What the task asks: What lines in the entries hold the string "round"? List them.

Colored object listings

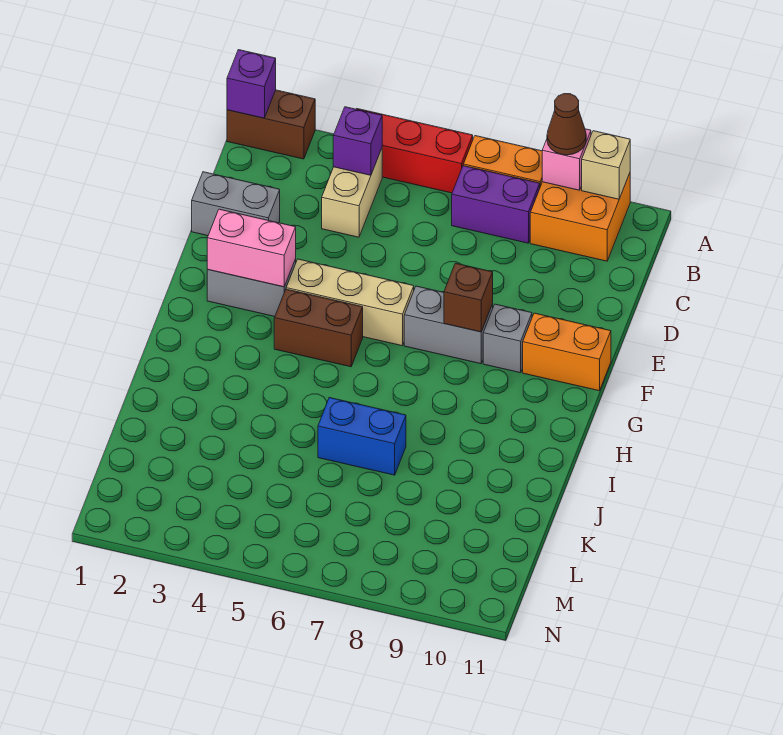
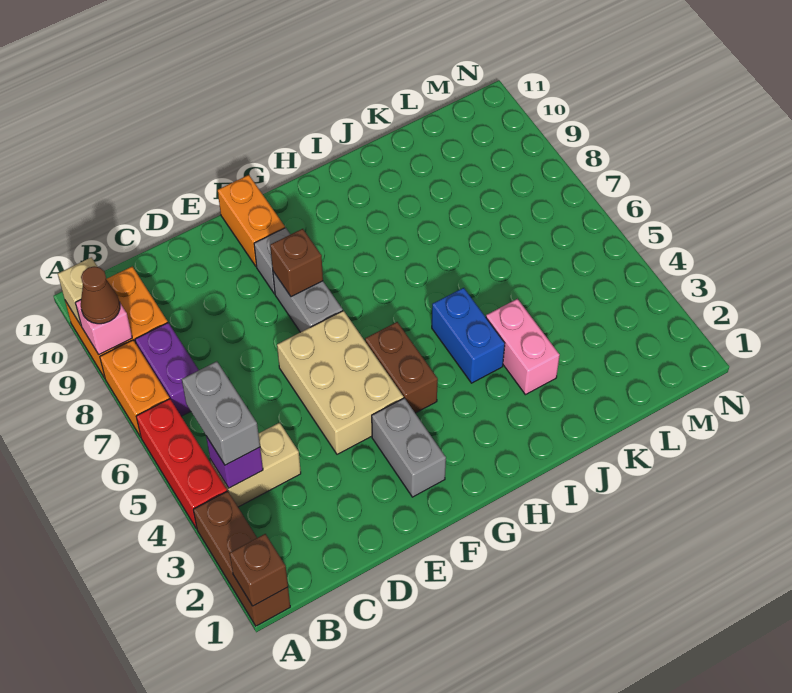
brown brick A1:A2 level 1 -> brown brick A1:A3 level 1
purple brick A1 level 2 -> brown brick A1 level 2
grey brick D1:D2 level 1 -> grey brick B4:B5 level 3
pink brick F2:F3 level 2 -> pink brick J3:J4 level 1
tan brick F4:F6 level 1 -> tan brick E4:F6 level 1
blue brick J6:J7 level 1 -> blue brick I4:I5 level 1

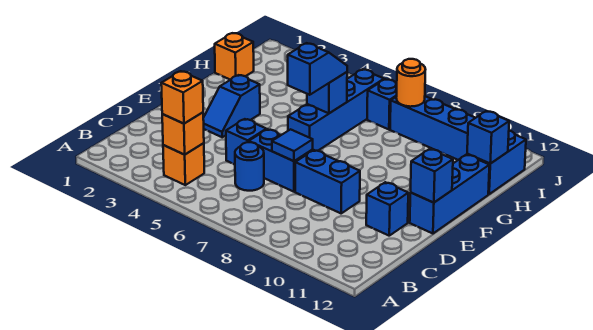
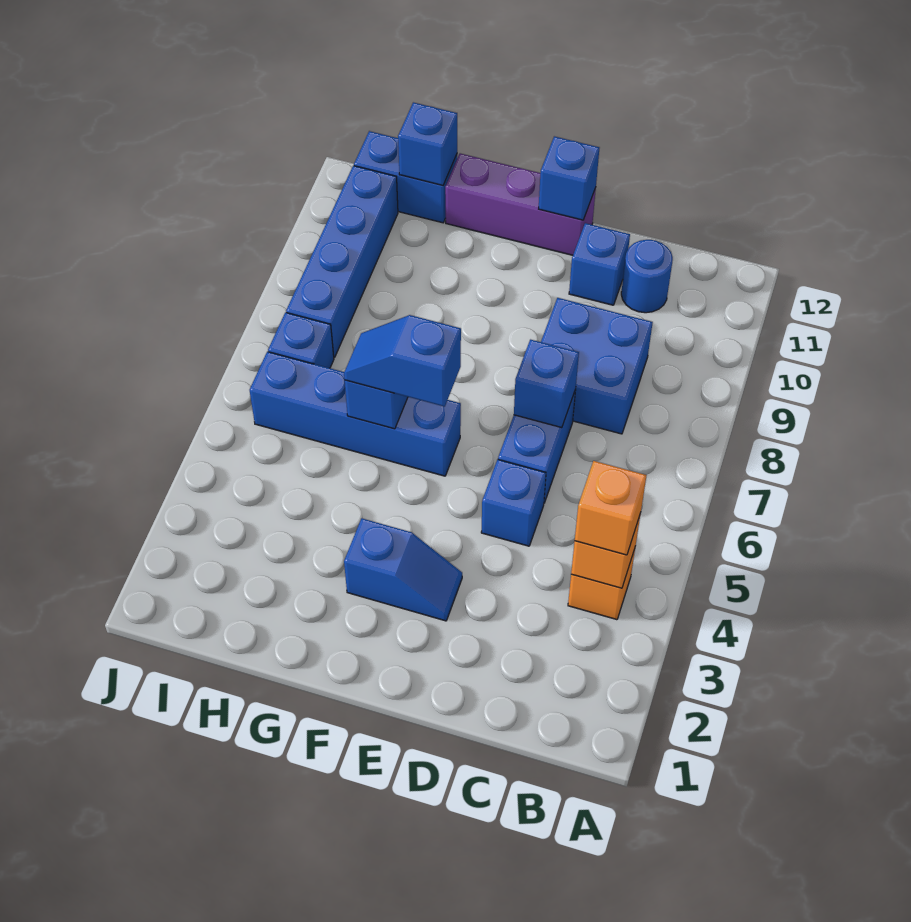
blue round brick C6 level 1 -> blue round brick C11 level 1
blue tile D7 level 2 -> blue brick D7 level 2
blue brick D8:D9 level 1 -> blue brick C8:D9 level 1
blue brick E12:G12 level 1 -> purple brick E12:G12 level 1
orange brick H1 level 1 -> none
orange round brick I8 level 2 -> none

Reply to the exercise:
blue round brick C6 level 1 -> blue round brick C11 level 1
orange round brick I8 level 2 -> none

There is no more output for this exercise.